------ Dataset entries

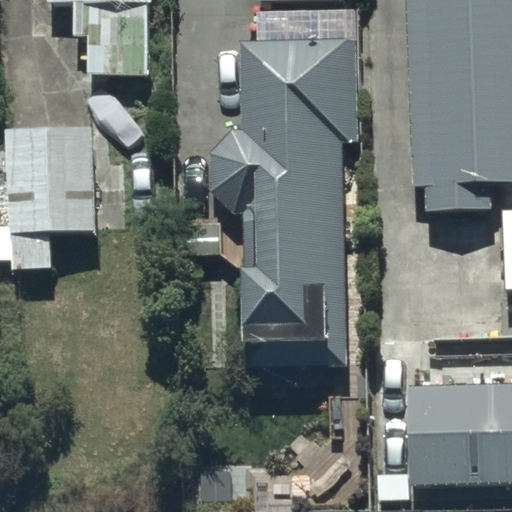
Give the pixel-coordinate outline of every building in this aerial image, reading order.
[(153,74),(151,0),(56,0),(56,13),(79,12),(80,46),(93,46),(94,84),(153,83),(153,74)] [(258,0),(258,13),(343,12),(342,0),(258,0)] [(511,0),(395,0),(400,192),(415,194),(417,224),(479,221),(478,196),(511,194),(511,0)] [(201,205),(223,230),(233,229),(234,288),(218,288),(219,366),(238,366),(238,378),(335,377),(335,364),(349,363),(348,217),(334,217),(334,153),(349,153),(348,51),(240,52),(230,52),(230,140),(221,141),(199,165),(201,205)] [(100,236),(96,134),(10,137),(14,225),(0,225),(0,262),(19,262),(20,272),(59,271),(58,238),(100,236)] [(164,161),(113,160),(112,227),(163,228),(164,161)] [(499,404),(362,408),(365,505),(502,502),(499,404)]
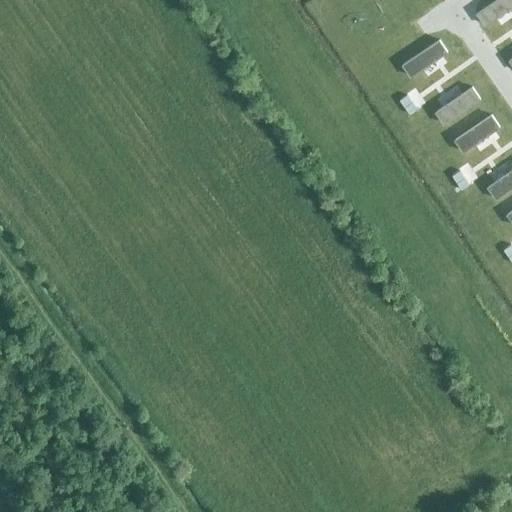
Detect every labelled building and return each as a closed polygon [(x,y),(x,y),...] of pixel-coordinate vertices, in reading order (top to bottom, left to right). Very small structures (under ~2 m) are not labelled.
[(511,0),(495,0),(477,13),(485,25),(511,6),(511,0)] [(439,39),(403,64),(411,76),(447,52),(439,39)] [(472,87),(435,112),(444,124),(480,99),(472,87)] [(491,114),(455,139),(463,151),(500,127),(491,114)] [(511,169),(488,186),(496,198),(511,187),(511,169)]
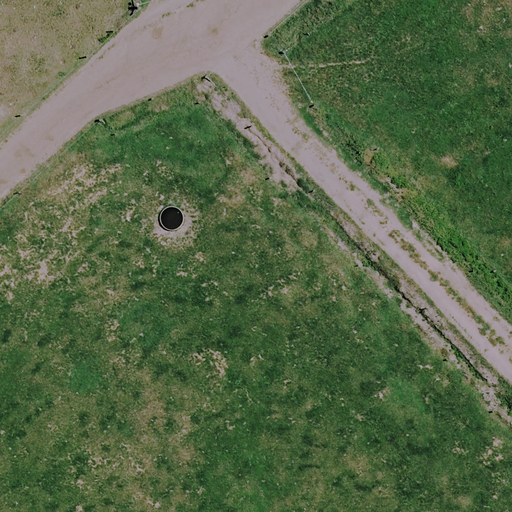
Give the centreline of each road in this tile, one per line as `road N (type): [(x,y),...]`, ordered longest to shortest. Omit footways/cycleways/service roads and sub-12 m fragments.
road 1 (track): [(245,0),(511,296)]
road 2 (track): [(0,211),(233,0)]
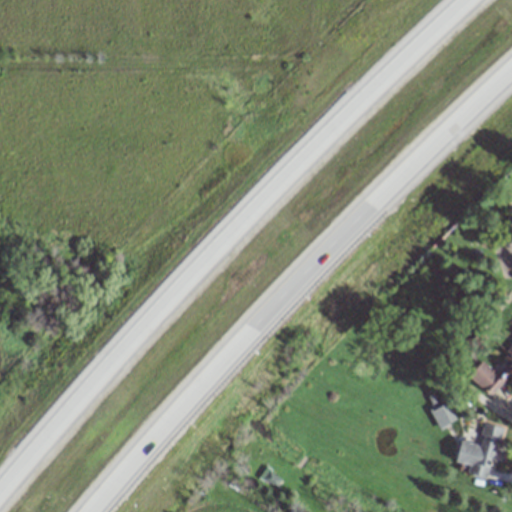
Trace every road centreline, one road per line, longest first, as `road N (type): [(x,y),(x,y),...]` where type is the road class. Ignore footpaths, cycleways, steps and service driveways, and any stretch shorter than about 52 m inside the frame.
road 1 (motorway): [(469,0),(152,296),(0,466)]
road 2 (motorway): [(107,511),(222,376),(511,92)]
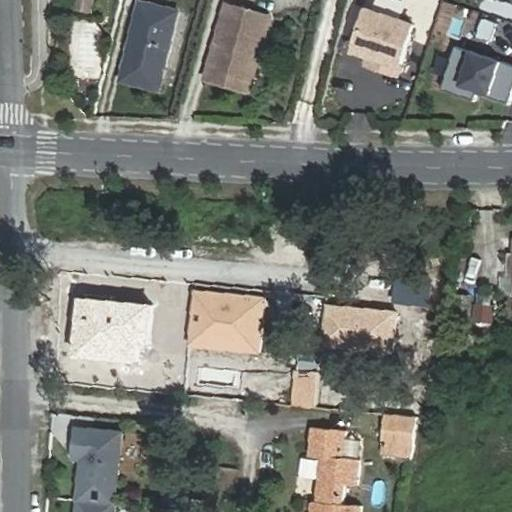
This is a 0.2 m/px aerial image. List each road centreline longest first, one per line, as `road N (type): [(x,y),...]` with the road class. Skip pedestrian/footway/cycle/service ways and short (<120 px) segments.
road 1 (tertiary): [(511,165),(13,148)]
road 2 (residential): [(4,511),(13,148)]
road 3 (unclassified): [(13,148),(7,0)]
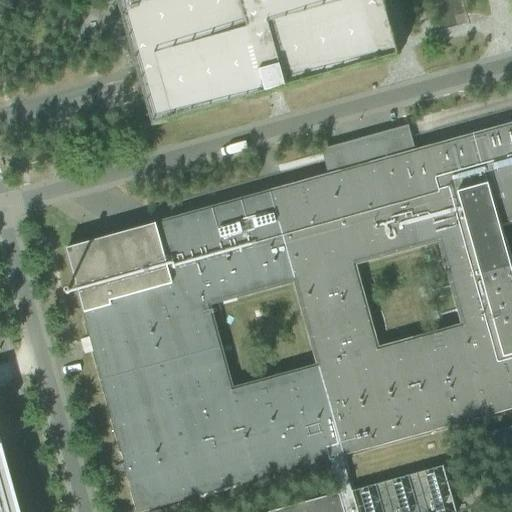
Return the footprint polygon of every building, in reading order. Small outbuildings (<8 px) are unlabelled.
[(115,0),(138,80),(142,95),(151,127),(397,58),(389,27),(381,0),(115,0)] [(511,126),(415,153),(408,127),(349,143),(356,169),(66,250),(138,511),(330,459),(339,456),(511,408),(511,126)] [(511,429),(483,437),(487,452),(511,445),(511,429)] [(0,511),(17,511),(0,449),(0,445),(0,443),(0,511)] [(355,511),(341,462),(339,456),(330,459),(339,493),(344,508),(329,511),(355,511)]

------------
------ Dataset entries

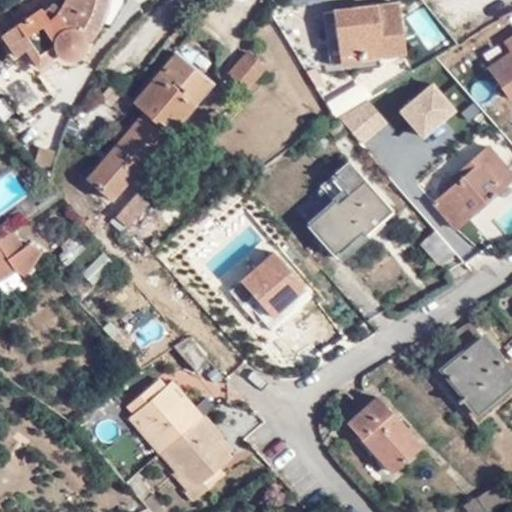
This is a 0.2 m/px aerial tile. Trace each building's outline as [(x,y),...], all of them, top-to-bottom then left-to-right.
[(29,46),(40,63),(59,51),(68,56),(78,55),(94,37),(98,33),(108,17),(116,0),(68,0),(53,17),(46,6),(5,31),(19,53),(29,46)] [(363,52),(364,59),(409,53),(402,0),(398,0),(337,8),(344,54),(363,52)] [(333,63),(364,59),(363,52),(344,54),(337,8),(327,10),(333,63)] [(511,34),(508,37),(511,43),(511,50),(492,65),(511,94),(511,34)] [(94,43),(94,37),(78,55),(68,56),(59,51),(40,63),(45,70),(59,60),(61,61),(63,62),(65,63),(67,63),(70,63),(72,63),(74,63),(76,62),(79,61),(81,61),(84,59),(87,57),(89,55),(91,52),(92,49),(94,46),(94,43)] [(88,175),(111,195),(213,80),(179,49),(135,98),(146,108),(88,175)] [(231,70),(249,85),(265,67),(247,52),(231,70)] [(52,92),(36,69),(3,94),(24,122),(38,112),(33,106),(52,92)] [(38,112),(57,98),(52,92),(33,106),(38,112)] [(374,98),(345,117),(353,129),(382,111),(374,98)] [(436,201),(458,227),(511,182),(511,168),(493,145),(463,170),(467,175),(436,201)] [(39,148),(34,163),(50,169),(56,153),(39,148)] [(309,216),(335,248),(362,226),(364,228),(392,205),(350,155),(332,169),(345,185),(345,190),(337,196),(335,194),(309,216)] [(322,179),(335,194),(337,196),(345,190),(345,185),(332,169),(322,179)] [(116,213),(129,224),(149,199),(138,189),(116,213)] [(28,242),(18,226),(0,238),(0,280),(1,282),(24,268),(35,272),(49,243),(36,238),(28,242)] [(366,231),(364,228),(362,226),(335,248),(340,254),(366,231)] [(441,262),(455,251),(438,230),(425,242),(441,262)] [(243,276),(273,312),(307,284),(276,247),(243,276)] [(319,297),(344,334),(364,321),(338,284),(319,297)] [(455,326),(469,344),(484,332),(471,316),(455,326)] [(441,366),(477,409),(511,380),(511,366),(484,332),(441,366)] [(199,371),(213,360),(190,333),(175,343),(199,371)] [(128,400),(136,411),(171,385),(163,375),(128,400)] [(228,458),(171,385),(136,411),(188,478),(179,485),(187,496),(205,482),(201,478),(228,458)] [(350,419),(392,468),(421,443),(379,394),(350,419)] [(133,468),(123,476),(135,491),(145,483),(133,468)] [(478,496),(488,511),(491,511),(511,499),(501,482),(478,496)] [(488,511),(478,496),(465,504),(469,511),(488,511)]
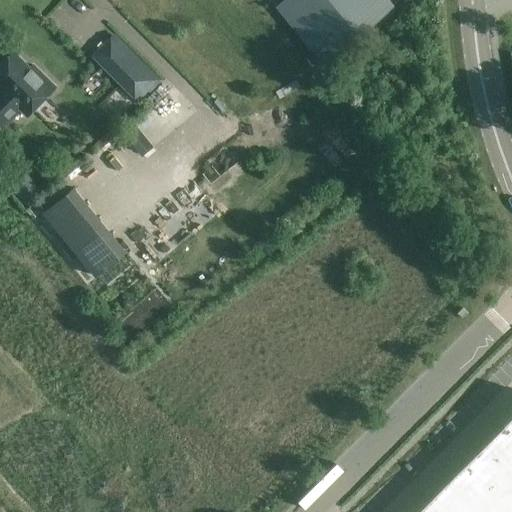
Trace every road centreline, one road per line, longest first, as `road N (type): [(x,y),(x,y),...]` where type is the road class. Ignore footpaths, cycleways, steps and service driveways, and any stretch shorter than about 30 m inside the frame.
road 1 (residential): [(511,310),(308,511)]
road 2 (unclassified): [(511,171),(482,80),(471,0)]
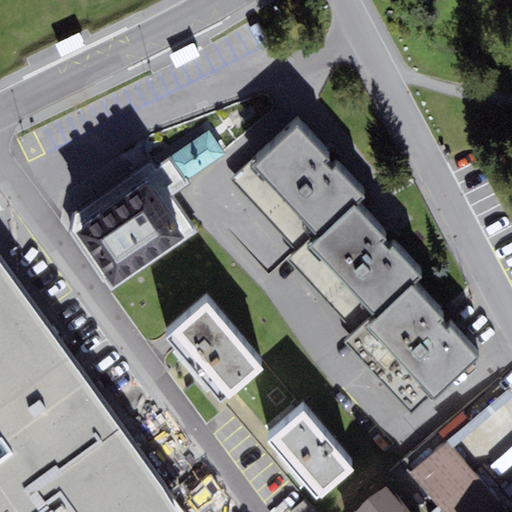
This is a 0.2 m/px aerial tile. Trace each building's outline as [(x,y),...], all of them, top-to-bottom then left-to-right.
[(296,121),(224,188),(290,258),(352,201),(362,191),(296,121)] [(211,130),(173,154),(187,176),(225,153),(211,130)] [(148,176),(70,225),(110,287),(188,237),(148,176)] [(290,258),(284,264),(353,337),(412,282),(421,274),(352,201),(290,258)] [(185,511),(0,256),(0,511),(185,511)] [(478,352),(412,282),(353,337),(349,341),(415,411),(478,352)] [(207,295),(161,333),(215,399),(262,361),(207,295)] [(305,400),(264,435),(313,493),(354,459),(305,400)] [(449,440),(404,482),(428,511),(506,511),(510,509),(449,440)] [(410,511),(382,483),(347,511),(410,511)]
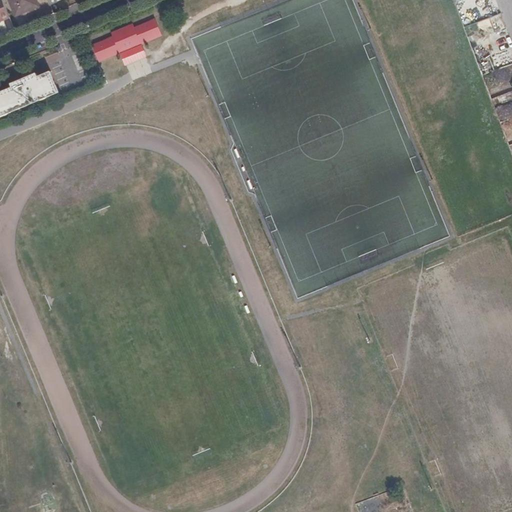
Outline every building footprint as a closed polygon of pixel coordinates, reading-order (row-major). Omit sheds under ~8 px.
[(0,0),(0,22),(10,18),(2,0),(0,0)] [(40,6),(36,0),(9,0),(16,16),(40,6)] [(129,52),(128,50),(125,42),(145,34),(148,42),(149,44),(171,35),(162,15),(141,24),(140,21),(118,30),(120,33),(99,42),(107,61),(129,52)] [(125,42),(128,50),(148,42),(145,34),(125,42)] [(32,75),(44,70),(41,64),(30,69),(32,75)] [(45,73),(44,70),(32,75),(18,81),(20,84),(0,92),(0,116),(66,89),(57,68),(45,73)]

------------

Given task
Reproduce verbatim the part that opens with the line containing "30 m inside the frame." and closes with the line containing "road 2 (unclassified): [(511,171),(482,80),(471,0)]", including both of those lines.

Expected answer
Trace every road centreline, one road per line, longest first, as `road N (type): [(x,y),(x,y),...]` where type is the road class. Ignore footpaths, cycleways, steps and service driveways, and any stretch shorter than about 30 m inside the frame.
road 1 (residential): [(511,310),(308,511)]
road 2 (unclassified): [(511,171),(482,80),(471,0)]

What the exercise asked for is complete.